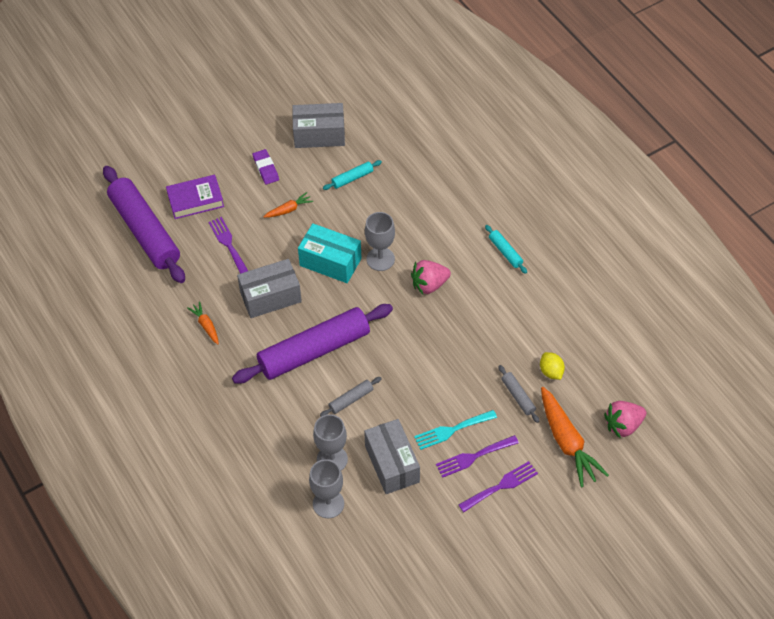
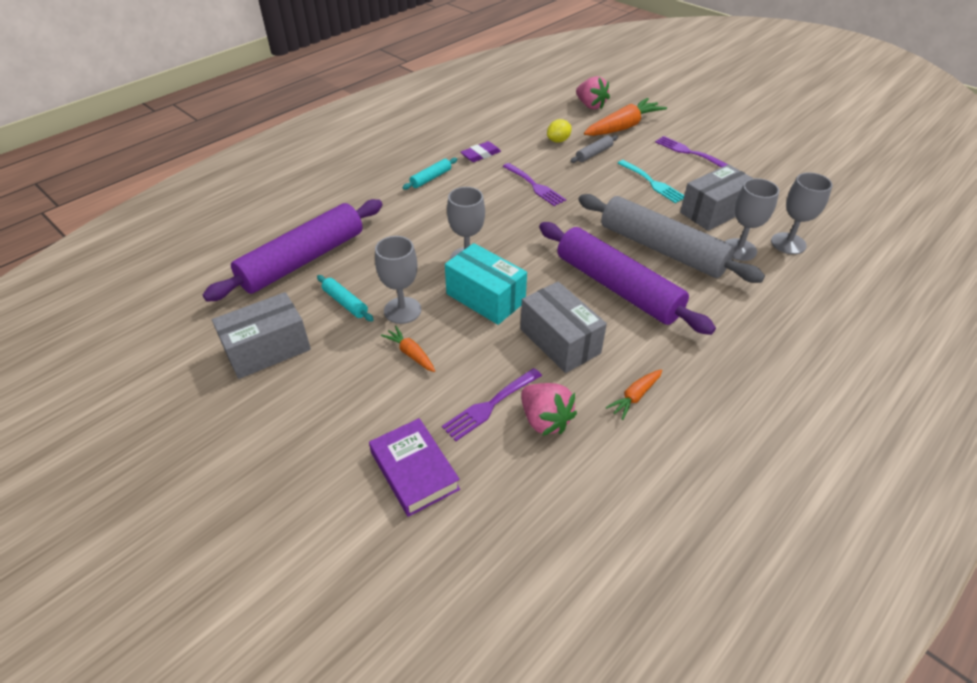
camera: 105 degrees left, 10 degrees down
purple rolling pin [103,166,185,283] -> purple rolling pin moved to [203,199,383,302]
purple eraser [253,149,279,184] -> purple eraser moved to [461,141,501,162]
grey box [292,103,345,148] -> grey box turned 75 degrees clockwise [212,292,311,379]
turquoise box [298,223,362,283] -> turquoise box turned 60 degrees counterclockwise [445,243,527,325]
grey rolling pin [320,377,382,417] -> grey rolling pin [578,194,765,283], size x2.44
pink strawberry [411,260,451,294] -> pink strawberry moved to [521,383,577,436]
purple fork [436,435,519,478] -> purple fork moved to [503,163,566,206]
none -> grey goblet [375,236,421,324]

# # #

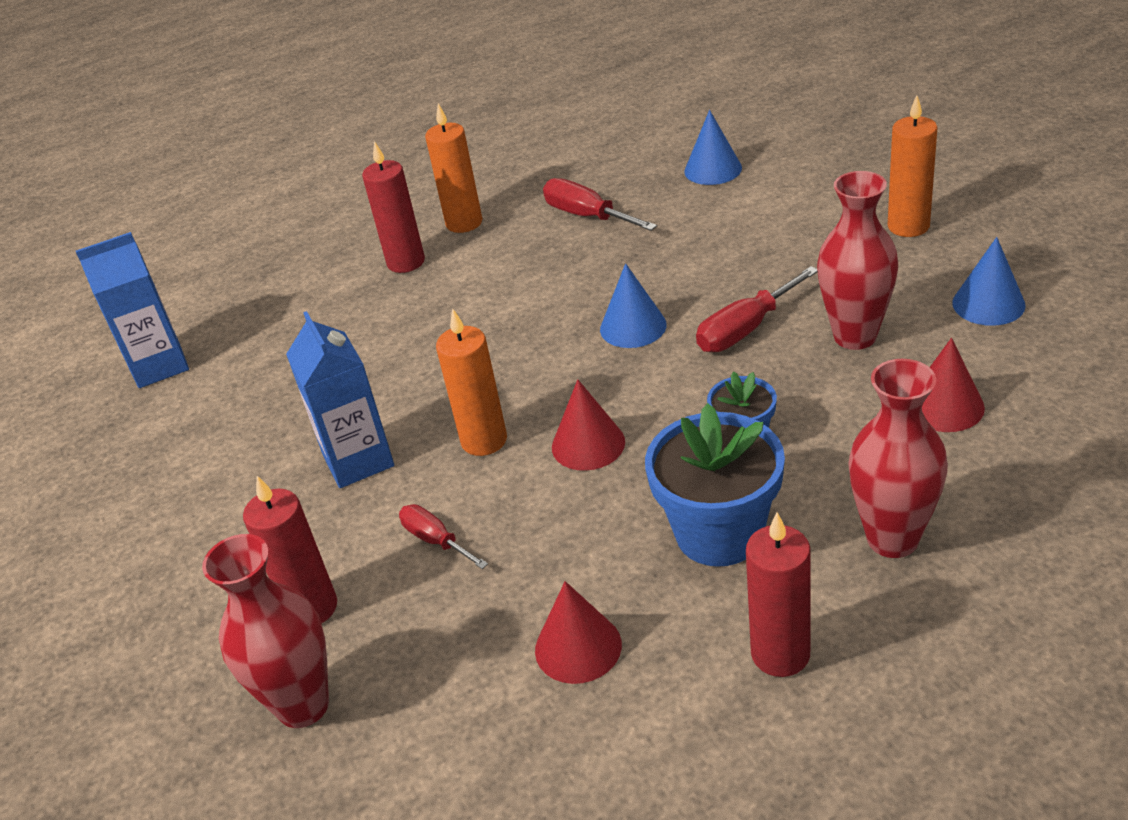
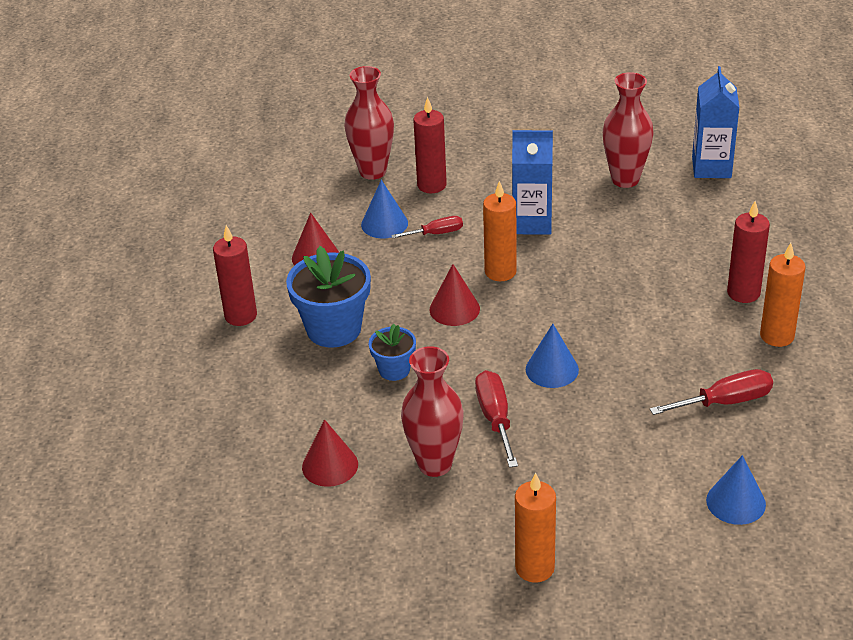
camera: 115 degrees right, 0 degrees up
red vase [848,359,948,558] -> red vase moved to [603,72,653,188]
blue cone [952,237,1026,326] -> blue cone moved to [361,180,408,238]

# # #

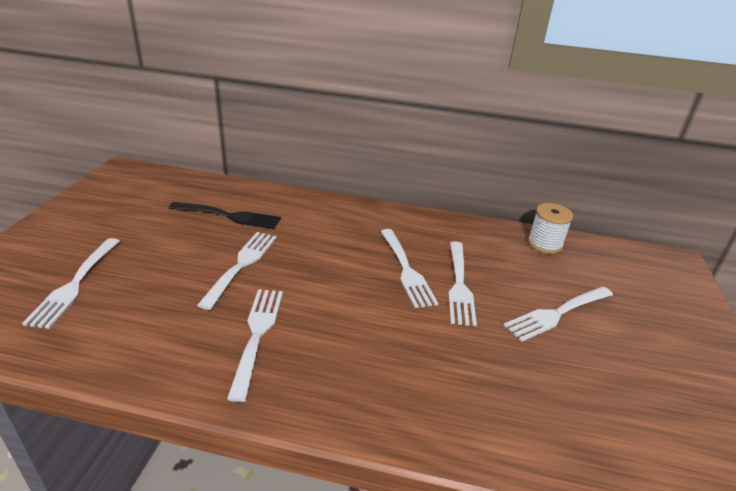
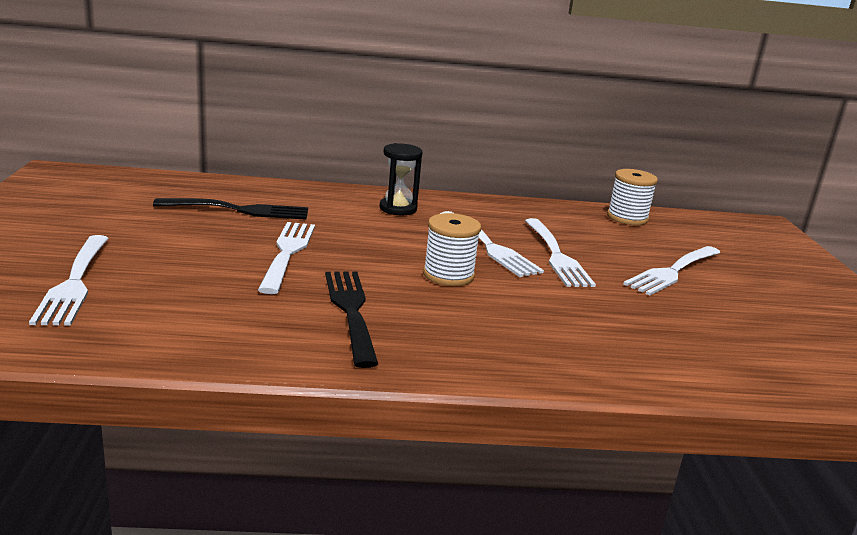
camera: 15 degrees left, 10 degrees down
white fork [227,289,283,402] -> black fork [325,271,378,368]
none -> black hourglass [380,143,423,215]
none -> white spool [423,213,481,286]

# # #

Exercise description:
Print only what lies in the material above starting at the line with "turquoise box [298,223,362,283]" and ending at the line with "none -> grey goblet [375,236,421,324]", every line exactly as given.

Task answer:
turquoise box [298,223,362,283] -> turquoise box turned 60 degrees counterclockwise [445,243,527,325]
grey rolling pin [320,377,382,417] -> grey rolling pin [578,194,765,283], size x2.44
pink strawberry [411,260,451,294] -> pink strawberry moved to [521,383,577,436]
purple fork [436,435,519,478] -> purple fork moved to [503,163,566,206]
none -> grey goblet [375,236,421,324]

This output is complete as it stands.